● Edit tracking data
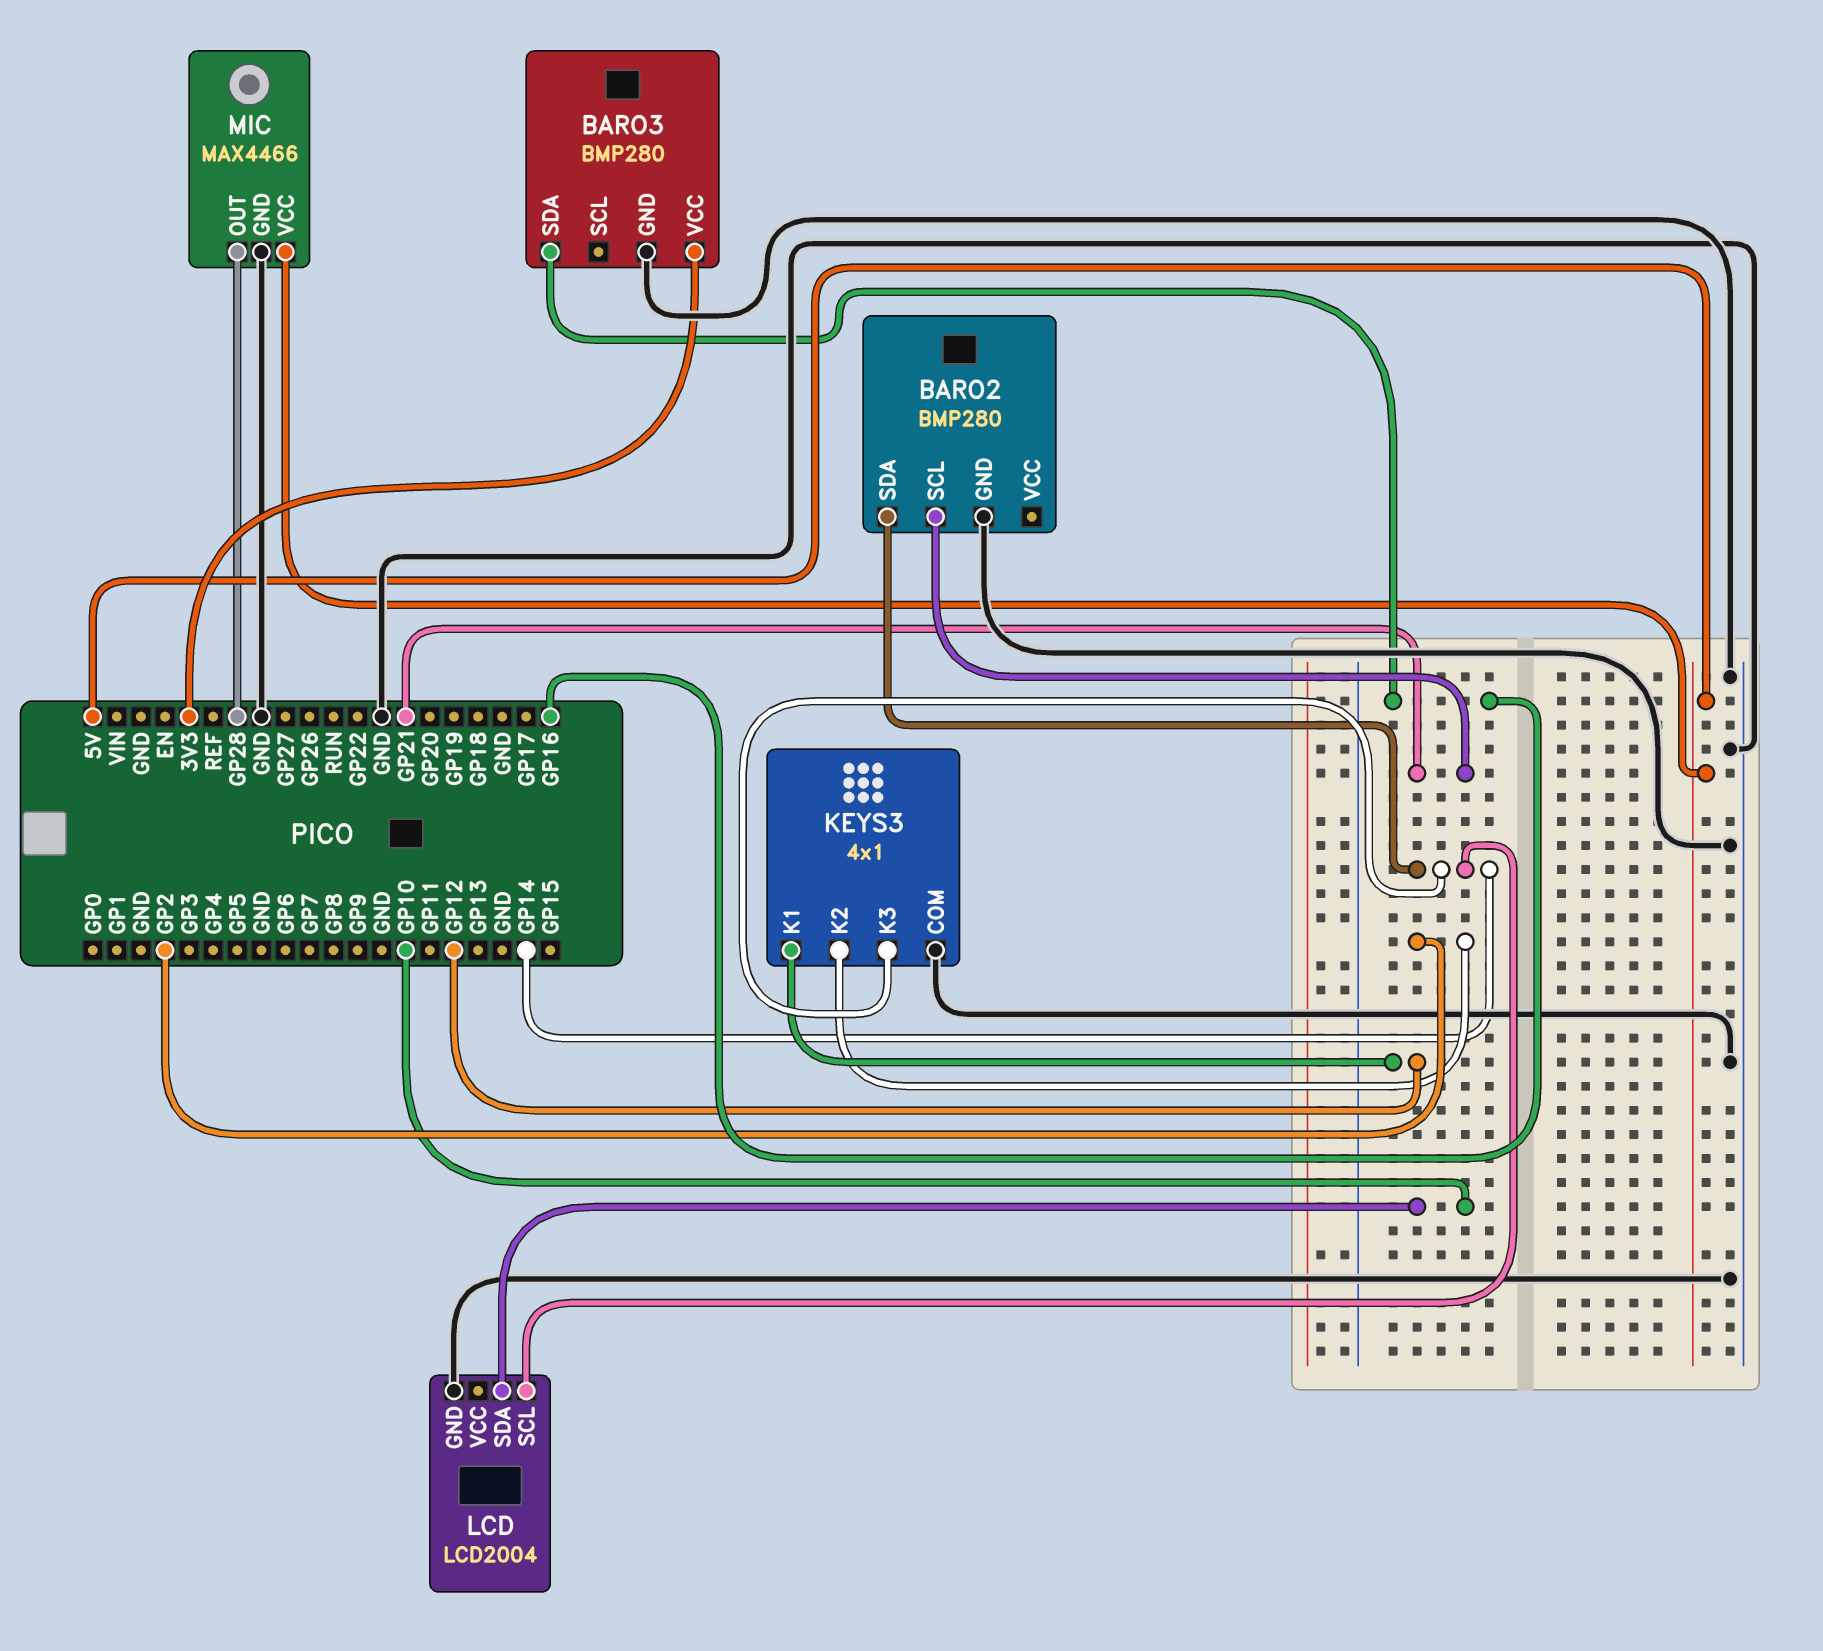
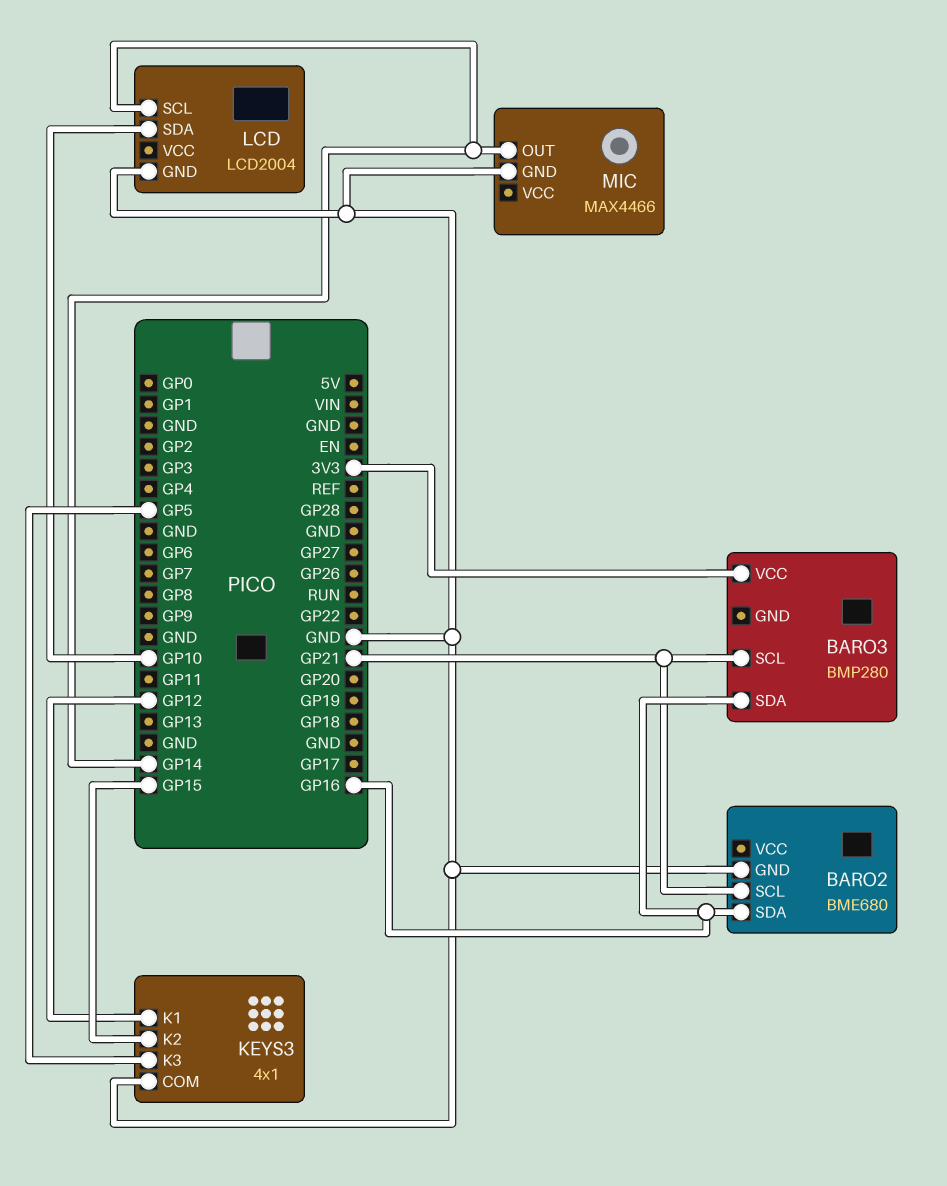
BARO2: BMP280 -> BME680
BARO2 pin SDA: GP14 -> GP16
BARO3 pin GND: GND -> none
BARO3 pin SCL: none -> GP21
KEYS3 pin K2: GP2 -> GP15
KEYS3 pin K3: GP14 -> GP5
MIC pin OUT: GP28 -> GP14
MIC pin VCC: 5V -> none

● Work to complete
Since the pictures are not wanted, set down only the rest of each record, exactly as above.

● Task response
BARO2: BMP280 -> BME680
BARO2 pin SDA: GP14 -> GP16
BARO3 pin GND: GND -> none
BARO3 pin SCL: none -> GP21
KEYS3 pin K2: GP2 -> GP15
KEYS3 pin K3: GP14 -> GP5
MIC pin OUT: GP28 -> GP14
MIC pin VCC: 5V -> none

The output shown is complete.